From the data below, return all lines holding the string "semicircle".

[Multi-step shape changes]
★ ★ ★
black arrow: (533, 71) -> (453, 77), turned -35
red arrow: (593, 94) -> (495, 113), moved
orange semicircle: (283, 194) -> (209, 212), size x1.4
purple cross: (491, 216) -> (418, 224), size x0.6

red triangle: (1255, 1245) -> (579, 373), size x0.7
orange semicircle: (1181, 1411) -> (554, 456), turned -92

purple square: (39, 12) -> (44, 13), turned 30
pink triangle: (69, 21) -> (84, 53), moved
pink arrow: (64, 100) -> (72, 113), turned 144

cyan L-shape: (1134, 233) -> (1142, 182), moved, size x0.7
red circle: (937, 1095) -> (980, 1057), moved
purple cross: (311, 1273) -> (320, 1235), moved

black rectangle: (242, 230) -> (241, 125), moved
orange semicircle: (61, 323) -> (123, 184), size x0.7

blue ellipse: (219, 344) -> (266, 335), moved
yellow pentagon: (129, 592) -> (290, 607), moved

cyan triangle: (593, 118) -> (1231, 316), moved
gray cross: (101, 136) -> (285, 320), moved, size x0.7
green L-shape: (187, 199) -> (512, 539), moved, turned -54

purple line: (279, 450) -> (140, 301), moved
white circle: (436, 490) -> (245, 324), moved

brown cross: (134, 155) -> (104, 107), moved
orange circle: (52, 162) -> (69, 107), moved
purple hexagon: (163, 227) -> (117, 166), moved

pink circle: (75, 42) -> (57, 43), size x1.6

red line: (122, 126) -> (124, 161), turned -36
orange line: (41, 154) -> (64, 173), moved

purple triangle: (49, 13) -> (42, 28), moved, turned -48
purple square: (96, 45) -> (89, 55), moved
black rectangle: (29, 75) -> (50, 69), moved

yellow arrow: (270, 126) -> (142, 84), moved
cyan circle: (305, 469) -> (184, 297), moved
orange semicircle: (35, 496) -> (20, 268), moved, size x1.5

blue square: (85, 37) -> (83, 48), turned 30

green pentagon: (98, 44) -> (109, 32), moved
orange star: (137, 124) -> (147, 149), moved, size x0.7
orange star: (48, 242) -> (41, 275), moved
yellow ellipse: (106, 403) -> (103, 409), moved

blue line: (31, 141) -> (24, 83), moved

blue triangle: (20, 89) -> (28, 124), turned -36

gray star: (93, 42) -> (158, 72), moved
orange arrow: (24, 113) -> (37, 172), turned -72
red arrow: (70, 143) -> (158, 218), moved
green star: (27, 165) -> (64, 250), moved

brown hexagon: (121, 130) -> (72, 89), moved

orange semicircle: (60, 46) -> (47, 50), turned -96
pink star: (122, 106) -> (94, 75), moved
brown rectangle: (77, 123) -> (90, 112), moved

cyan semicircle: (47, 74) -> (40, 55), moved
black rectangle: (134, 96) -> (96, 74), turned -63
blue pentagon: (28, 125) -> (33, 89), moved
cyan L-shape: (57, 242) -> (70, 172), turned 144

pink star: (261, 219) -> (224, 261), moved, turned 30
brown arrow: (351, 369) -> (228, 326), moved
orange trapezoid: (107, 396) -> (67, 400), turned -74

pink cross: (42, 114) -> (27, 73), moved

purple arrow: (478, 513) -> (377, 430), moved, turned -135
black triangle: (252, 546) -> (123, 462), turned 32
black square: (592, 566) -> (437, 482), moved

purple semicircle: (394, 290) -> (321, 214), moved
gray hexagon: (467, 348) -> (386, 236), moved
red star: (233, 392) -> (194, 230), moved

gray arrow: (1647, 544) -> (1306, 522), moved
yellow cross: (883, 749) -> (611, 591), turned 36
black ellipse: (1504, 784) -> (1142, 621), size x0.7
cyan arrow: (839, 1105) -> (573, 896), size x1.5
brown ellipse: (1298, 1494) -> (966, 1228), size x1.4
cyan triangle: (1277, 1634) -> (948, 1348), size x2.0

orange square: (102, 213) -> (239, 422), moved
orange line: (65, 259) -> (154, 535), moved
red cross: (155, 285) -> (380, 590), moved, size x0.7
★ ★ ★
> Reply to the exercise
orange semicircle: (283, 194) -> (209, 212), size x1.4
orange semicircle: (1181, 1411) -> (554, 456), turned -92
orange semicircle: (61, 323) -> (123, 184), size x0.7
orange semicircle: (35, 496) -> (20, 268), moved, size x1.5
orange semicircle: (60, 46) -> (47, 50), turned -96
cyan semicircle: (47, 74) -> (40, 55), moved
purple semicircle: (394, 290) -> (321, 214), moved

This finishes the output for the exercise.